══ DATA EXTRACTS
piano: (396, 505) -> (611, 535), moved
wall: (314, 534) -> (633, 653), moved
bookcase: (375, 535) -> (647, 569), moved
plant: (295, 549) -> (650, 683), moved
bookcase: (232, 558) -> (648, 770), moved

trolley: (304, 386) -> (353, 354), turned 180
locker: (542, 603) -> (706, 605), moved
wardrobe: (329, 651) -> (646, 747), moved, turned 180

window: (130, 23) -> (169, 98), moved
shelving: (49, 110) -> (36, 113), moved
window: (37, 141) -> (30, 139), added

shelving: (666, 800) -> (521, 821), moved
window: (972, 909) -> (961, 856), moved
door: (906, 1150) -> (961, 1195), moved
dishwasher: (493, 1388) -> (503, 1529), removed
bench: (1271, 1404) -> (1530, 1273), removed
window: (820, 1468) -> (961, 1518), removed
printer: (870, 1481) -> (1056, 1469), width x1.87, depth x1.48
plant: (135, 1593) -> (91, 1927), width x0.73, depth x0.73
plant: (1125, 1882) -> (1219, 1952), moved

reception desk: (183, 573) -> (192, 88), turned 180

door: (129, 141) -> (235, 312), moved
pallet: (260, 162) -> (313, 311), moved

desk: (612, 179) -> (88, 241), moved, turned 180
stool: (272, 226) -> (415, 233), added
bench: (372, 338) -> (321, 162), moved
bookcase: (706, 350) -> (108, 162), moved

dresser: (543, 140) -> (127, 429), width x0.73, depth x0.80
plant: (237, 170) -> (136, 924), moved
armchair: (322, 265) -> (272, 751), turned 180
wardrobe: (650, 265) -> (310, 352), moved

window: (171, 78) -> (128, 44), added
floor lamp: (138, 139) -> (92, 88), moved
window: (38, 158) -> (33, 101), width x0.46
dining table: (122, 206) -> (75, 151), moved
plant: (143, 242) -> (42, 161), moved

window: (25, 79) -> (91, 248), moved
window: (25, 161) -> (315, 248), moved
════
# JOB ITEM:
Tally up how many lines in the preceding listing contain the word "wardrobe". Give nothing but the number.

# ANSWER:
2